## [Task directions]
Keep to one stretch of the data below, the lines from the one with "R206: 270 (AGND, T5) -> 270 (+5V, T5)" up to and including the one with "S3: button (BTN, VS) -> switch (BTN, VS)", and return that stretch exactly.

## [Given data]
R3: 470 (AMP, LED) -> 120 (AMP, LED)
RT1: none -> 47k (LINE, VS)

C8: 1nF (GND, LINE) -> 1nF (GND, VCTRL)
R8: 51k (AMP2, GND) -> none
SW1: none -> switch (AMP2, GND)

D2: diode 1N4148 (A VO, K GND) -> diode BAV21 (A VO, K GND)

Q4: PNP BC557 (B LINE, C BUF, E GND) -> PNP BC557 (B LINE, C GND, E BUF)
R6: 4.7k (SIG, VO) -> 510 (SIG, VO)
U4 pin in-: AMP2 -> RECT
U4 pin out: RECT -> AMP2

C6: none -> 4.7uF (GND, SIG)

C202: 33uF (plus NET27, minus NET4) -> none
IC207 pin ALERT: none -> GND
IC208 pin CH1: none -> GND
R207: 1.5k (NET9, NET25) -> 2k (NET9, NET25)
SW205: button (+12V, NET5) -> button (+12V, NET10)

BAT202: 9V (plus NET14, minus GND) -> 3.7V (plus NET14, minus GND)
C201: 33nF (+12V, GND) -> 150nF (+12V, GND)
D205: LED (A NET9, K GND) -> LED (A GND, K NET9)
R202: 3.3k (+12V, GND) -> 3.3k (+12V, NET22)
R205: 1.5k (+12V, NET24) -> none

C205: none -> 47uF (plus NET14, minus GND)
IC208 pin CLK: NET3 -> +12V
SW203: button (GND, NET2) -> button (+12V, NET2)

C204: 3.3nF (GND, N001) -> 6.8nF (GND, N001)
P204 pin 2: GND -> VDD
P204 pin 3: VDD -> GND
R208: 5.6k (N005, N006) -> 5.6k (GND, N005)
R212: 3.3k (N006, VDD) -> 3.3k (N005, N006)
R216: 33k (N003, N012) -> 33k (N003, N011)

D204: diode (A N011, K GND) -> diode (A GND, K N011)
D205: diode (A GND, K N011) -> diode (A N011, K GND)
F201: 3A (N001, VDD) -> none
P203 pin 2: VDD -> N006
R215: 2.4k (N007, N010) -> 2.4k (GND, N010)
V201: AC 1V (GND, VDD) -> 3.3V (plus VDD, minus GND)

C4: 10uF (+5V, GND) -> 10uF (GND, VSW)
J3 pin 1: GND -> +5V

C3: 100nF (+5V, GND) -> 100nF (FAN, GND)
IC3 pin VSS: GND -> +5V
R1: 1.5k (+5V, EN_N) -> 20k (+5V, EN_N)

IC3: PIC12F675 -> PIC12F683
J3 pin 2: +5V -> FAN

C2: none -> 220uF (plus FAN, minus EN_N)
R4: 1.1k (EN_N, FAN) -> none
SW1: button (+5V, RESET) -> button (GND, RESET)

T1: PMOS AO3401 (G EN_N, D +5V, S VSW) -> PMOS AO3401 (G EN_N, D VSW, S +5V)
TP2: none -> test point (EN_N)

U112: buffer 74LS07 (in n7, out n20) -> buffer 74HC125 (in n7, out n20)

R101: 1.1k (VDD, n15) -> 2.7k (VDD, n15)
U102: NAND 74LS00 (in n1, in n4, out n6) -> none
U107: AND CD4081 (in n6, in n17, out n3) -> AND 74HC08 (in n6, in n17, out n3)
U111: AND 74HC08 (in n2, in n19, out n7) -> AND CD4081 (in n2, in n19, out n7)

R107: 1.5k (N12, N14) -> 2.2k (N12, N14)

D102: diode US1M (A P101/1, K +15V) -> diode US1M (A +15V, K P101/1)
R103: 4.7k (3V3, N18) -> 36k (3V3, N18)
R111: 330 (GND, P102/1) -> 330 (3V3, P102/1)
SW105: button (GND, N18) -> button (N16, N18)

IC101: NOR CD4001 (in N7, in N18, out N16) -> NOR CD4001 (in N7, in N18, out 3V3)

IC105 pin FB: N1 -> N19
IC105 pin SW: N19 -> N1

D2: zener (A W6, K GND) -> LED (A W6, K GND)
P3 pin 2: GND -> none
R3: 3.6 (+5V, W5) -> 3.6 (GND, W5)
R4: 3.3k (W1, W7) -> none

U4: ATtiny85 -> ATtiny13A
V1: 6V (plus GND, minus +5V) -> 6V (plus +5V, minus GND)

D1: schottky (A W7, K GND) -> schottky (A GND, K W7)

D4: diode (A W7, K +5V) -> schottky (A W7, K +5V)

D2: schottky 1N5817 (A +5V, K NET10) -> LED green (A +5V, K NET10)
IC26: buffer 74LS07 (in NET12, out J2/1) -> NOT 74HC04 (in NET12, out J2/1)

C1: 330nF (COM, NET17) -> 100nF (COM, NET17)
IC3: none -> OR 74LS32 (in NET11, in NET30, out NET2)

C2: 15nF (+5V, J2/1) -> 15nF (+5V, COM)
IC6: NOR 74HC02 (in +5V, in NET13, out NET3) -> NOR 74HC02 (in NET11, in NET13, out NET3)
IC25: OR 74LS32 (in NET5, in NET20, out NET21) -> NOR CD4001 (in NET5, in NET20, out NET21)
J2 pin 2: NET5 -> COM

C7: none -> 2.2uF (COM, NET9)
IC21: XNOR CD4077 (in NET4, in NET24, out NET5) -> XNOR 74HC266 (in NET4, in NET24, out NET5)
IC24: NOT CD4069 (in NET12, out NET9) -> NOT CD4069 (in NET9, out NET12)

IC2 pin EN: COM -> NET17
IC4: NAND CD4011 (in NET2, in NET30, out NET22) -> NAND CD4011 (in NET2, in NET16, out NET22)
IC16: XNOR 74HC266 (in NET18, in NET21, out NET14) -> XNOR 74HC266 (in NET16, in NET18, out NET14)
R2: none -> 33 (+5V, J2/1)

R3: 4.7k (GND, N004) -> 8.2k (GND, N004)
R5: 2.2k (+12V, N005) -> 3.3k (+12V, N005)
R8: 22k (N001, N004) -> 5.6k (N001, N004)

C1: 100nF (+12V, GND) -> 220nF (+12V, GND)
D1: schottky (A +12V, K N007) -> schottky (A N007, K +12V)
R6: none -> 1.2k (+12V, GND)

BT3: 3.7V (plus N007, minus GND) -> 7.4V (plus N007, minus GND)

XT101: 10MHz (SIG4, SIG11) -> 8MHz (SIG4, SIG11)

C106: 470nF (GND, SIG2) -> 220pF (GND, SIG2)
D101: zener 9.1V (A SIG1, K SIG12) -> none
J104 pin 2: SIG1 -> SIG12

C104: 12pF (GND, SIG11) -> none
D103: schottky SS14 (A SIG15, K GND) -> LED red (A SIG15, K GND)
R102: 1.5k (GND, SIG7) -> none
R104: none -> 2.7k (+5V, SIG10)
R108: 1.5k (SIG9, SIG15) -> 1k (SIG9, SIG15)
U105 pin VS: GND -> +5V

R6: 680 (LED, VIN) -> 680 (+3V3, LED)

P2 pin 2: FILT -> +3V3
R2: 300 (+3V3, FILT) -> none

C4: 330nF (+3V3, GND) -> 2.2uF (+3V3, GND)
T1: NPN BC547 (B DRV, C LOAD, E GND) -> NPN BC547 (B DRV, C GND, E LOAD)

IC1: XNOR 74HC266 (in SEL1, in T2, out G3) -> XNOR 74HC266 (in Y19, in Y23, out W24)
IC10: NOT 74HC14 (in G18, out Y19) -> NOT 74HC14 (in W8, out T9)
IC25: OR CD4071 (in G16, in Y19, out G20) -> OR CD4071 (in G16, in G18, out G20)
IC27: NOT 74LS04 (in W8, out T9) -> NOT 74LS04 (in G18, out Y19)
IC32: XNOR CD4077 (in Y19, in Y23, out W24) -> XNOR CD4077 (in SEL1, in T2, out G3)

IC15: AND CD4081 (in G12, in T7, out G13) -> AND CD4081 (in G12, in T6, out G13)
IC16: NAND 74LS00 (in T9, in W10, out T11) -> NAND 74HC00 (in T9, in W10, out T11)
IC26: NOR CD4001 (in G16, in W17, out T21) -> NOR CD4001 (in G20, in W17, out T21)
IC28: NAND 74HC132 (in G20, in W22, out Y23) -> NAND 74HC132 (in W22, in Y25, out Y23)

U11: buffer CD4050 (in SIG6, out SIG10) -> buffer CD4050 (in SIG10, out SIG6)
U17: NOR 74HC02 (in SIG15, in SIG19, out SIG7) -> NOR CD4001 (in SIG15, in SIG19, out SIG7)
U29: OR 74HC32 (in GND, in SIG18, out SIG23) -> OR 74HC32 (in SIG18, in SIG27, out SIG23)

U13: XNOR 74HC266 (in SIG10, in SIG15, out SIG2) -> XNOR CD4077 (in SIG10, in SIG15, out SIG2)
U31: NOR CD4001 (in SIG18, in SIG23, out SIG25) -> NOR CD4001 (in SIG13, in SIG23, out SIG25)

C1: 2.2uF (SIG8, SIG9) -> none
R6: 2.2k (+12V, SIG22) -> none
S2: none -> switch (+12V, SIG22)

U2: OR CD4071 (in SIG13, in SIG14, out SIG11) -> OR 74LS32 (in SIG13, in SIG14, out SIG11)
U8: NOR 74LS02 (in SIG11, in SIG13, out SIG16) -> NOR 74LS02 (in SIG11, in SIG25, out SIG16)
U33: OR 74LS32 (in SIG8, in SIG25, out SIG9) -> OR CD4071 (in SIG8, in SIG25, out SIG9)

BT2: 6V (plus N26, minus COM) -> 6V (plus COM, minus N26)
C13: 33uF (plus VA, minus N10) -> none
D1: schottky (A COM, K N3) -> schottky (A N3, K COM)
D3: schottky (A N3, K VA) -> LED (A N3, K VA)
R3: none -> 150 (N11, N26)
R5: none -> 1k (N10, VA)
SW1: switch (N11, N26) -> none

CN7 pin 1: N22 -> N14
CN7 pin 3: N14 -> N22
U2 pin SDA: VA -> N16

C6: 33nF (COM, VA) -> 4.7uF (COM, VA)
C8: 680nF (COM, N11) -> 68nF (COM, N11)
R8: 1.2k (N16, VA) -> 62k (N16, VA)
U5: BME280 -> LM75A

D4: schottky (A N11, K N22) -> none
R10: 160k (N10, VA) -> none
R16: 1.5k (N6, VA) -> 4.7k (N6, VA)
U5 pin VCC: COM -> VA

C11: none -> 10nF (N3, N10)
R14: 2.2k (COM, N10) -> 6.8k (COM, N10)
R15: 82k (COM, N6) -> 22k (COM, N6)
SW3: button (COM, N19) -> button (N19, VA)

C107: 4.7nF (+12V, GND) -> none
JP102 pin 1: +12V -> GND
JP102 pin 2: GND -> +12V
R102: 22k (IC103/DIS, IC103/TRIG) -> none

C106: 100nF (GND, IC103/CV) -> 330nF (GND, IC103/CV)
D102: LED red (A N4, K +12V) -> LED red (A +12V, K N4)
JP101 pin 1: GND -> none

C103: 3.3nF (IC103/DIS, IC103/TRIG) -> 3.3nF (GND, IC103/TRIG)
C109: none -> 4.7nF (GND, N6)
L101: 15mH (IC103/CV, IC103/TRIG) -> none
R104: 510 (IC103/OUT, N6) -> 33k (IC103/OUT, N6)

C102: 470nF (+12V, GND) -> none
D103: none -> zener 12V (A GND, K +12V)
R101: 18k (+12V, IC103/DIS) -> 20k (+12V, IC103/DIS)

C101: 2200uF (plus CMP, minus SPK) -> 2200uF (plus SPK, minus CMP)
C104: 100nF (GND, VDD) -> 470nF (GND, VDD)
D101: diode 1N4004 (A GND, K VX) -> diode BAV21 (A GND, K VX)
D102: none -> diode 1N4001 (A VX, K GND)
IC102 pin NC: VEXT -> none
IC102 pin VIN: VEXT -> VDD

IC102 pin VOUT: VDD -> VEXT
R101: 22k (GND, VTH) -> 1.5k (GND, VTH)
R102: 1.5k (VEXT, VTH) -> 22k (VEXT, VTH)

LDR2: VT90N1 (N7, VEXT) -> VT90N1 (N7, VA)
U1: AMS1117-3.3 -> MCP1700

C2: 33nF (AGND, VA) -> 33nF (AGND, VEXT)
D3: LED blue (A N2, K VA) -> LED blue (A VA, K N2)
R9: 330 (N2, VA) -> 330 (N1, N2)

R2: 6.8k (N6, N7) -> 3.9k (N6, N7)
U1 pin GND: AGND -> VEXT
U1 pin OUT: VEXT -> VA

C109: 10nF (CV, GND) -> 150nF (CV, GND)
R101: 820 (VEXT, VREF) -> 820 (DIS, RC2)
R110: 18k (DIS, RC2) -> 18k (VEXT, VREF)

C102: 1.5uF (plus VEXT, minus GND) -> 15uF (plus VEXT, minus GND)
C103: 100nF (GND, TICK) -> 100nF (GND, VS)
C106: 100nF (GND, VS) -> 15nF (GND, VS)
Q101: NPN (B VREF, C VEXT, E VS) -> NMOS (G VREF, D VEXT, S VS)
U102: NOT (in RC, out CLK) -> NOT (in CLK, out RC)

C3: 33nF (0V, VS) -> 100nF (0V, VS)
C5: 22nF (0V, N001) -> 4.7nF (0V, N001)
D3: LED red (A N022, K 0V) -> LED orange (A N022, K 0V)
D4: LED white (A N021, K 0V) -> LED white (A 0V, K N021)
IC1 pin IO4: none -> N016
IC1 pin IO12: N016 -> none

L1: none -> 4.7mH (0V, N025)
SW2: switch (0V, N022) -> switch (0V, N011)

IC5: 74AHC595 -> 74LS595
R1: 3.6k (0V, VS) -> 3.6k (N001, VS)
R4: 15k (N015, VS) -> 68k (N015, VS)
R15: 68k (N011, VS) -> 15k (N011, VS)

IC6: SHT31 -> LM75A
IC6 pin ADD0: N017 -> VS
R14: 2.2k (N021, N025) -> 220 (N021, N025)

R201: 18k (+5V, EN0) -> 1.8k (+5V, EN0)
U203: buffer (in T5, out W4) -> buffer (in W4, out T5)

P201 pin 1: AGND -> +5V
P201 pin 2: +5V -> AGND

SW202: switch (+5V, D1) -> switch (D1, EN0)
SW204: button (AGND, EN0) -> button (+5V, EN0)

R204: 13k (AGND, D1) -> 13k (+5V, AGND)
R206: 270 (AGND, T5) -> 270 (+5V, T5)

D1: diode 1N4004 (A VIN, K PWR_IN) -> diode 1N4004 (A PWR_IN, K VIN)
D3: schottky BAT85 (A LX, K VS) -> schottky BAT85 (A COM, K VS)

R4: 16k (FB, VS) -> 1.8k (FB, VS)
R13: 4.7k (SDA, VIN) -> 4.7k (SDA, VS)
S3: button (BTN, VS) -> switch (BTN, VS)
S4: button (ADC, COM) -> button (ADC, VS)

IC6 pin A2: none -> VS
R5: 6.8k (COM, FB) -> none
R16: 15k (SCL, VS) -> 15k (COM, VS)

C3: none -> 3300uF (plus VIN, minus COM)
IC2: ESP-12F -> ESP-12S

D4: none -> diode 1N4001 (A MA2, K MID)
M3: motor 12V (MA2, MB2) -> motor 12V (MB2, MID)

## [Exercise answer]
R206: 270 (AGND, T5) -> 270 (+5V, T5)

D1: diode 1N4004 (A VIN, K PWR_IN) -> diode 1N4004 (A PWR_IN, K VIN)
D3: schottky BAT85 (A LX, K VS) -> schottky BAT85 (A COM, K VS)

R4: 16k (FB, VS) -> 1.8k (FB, VS)
R13: 4.7k (SDA, VIN) -> 4.7k (SDA, VS)
S3: button (BTN, VS) -> switch (BTN, VS)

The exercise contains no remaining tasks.